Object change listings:
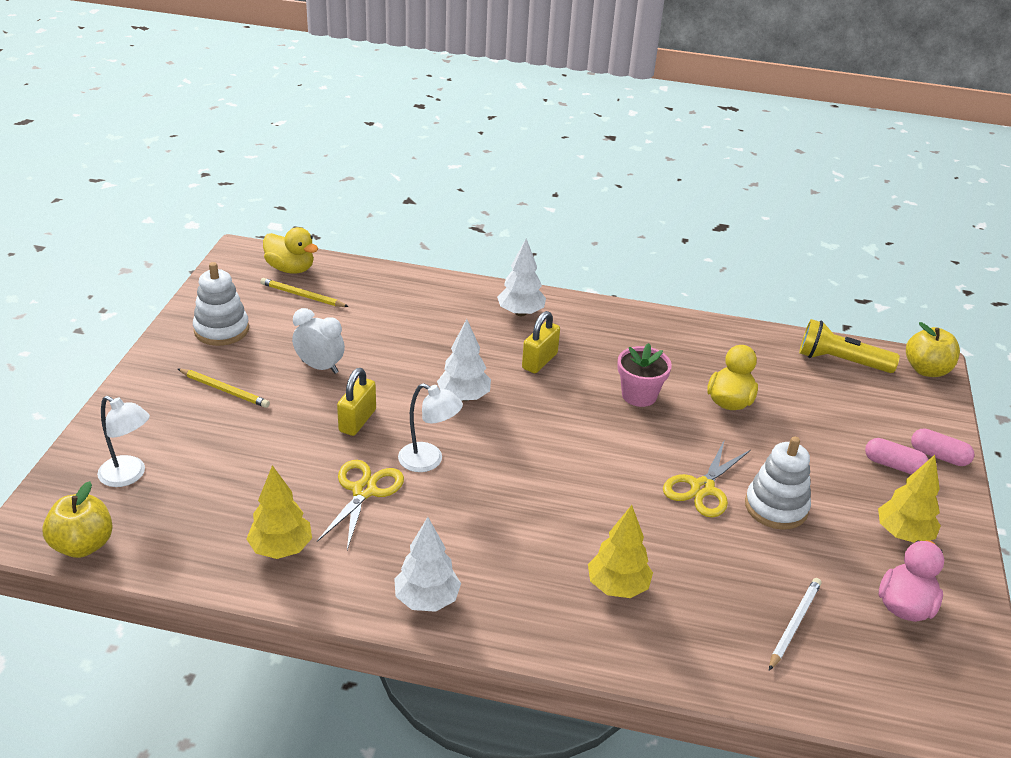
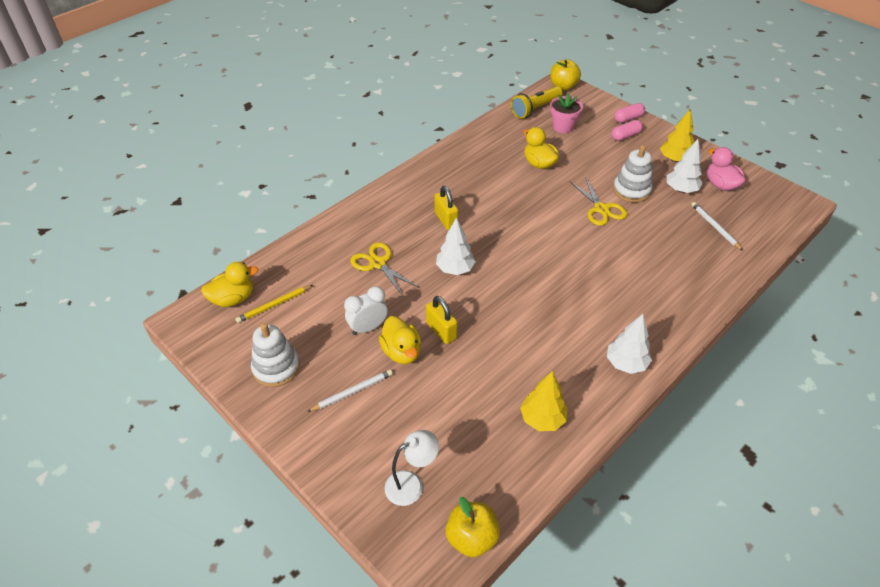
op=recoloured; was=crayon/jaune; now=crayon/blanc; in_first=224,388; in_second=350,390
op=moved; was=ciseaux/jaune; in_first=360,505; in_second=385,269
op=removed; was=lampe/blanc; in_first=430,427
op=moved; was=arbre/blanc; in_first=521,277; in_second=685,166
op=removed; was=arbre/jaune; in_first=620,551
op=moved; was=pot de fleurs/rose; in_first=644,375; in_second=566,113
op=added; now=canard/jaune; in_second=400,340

◆ YOUR TASK ◆
From the entries above, copy each line that holds "removed".

◆ TASK SOLUTION ◆
op=removed; was=lampe/blanc; in_first=430,427
op=removed; was=arbre/jaune; in_first=620,551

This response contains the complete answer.